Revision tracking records
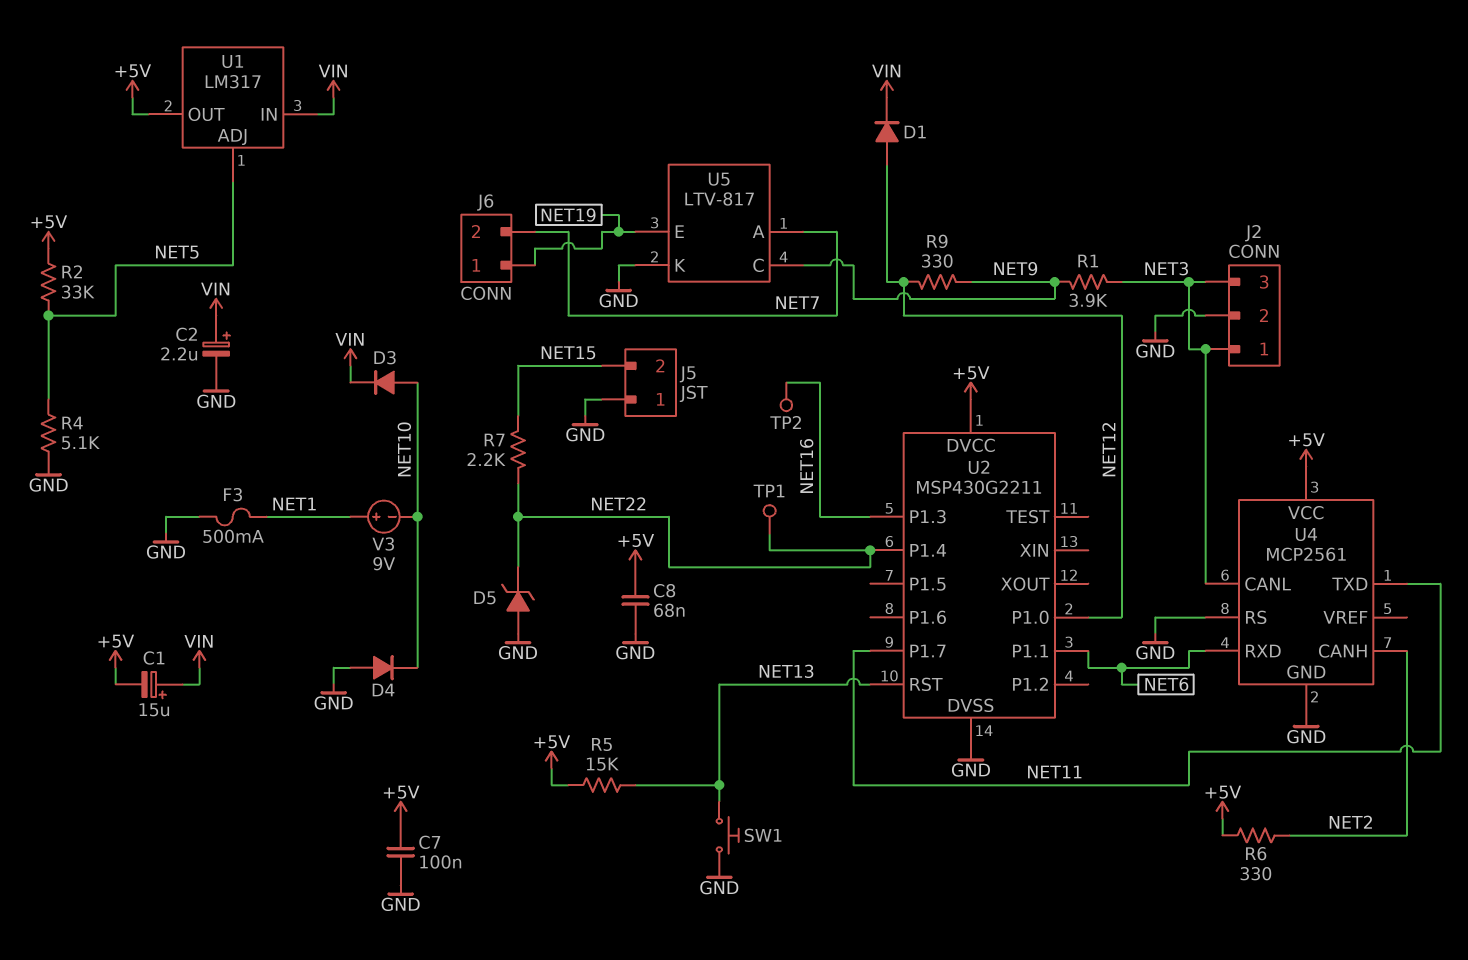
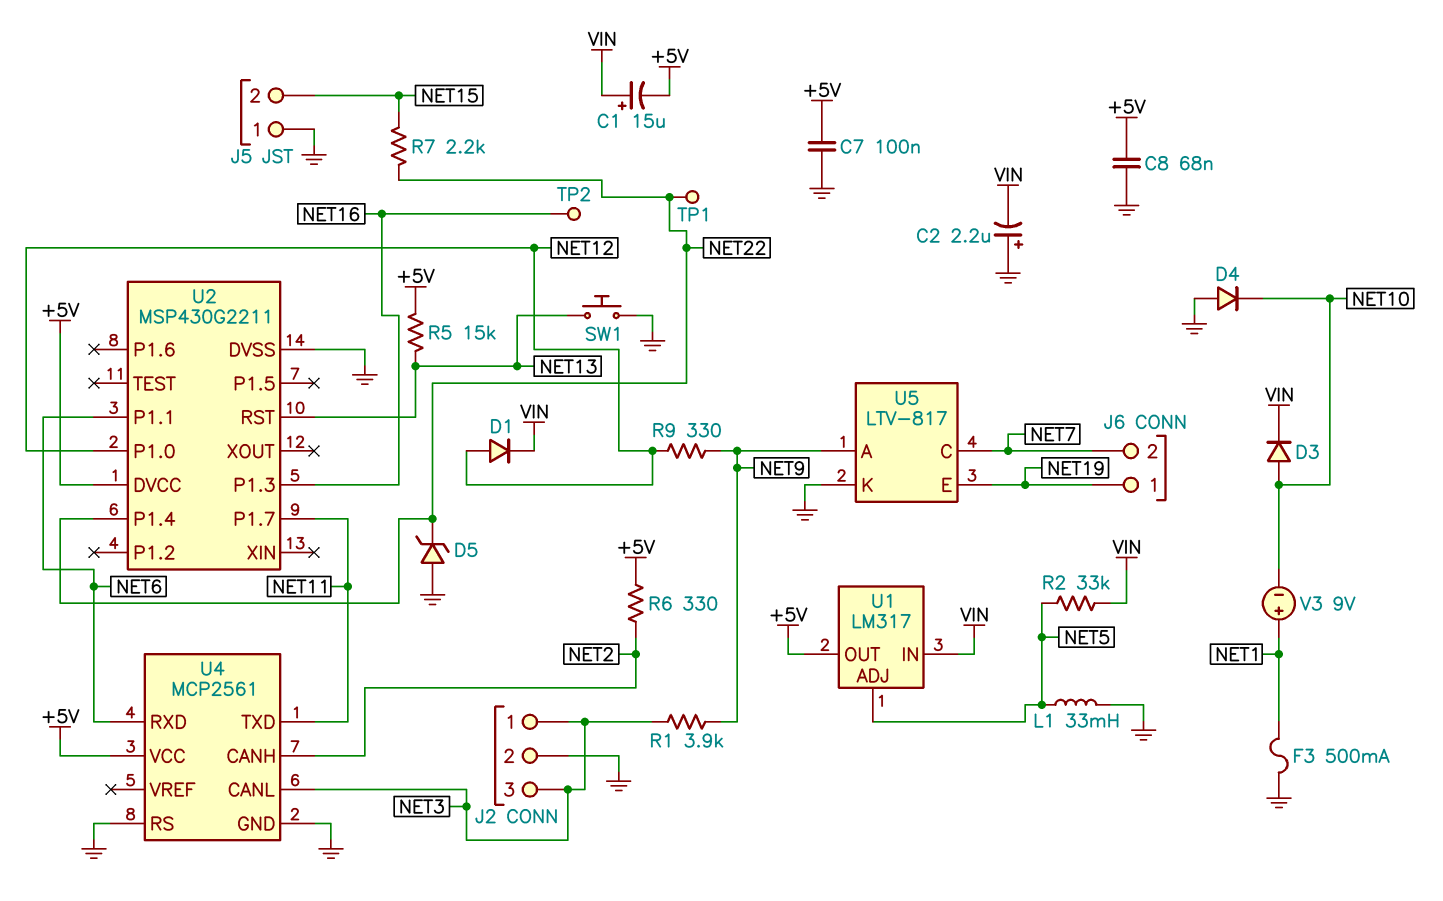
C2: 2.2uF (plus VIN, minus GND) -> 2.2uF (plus GND, minus VIN)
L1: none -> 33mH (GND, NET5)
R2: 33k (+5V, NET5) -> 33k (NET5, VIN)
R4: 5.1k (GND, NET5) -> none
U5 pin A: NET7 -> NET9
U5 pin C: NET9 -> NET7

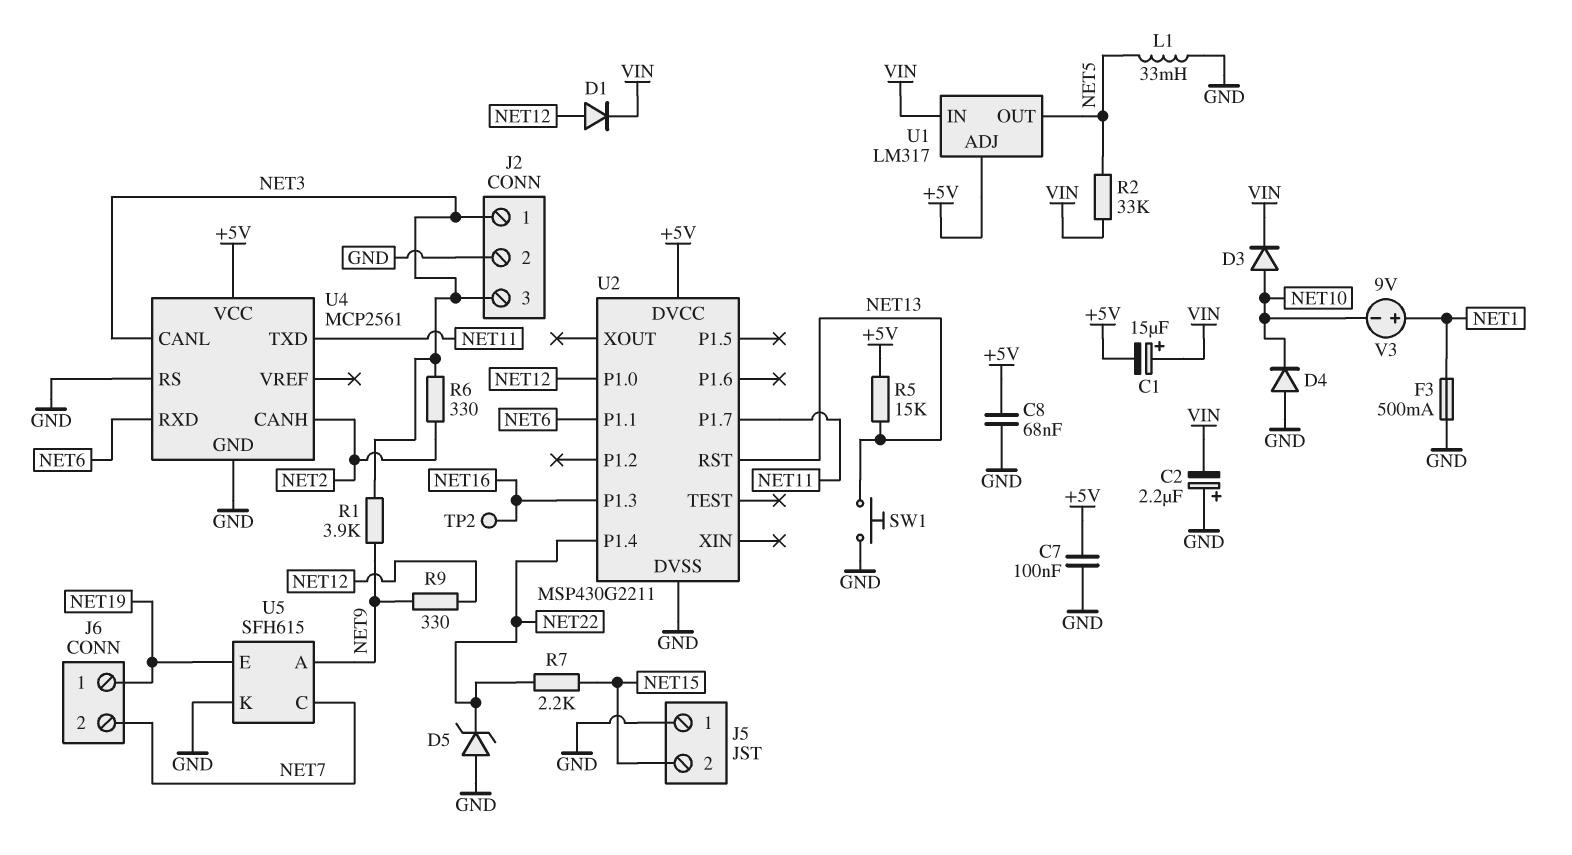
R6: 330 (+5V, NET2) -> 330 (NET2, NET3)
TP1: test point (NET22) -> none
U1 pin ADJ: NET5 -> +5V
U1 pin OUT: +5V -> NET5
U5: LTV-817 -> SFH615

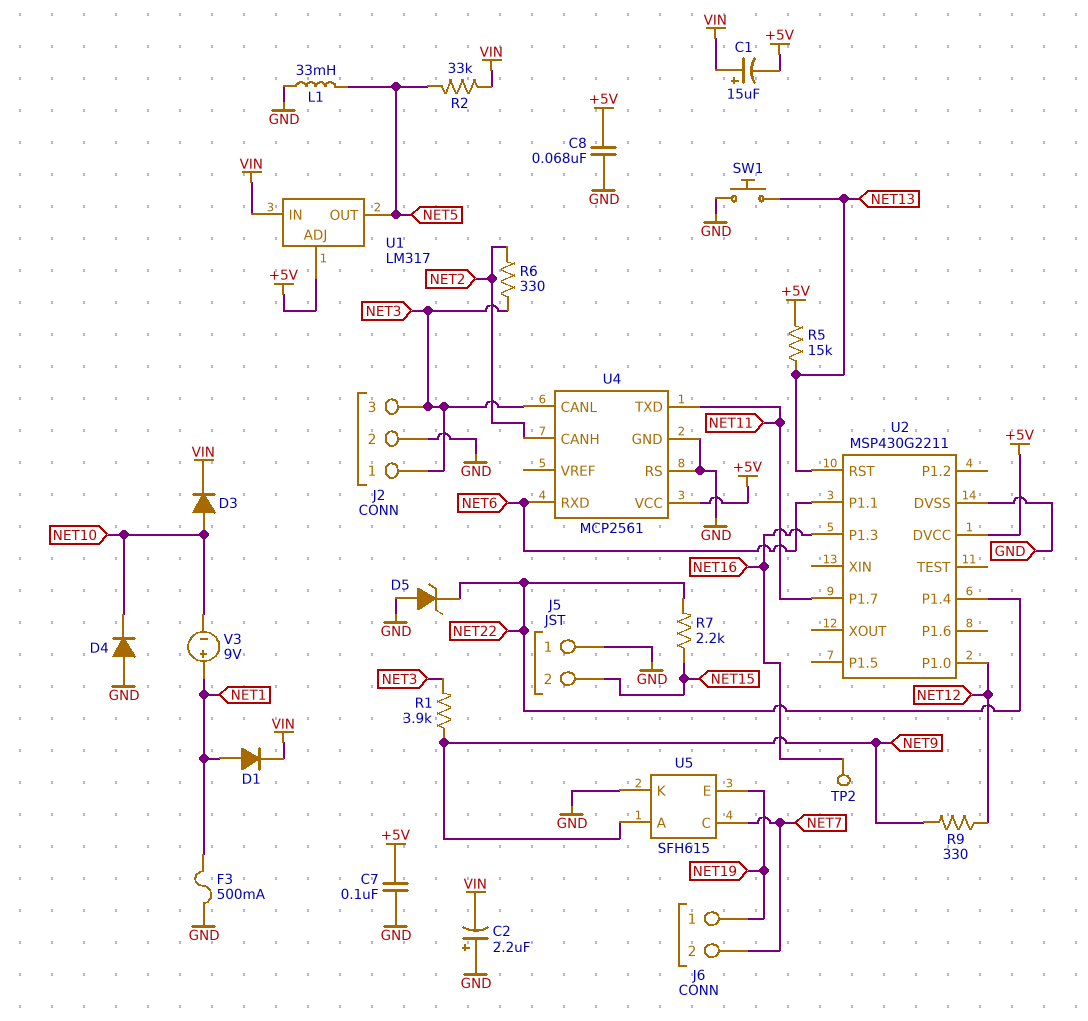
D1: diode (A NET12, K VIN) -> diode (A NET1, K VIN)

-- PROBLEM DETAILS --
Without the pictures, retype exactly the lines from the one that holds "R2: 33k (+5V, NET5) -> 33k (NET5, VIN)" to the last line of the data above, both of them included.

-- RESULT OF THE TASK --
R2: 33k (+5V, NET5) -> 33k (NET5, VIN)
R4: 5.1k (GND, NET5) -> none
U5 pin A: NET7 -> NET9
U5 pin C: NET9 -> NET7

R6: 330 (+5V, NET2) -> 330 (NET2, NET3)
TP1: test point (NET22) -> none
U1 pin ADJ: NET5 -> +5V
U1 pin OUT: +5V -> NET5
U5: LTV-817 -> SFH615

D1: diode (A NET12, K VIN) -> diode (A NET1, K VIN)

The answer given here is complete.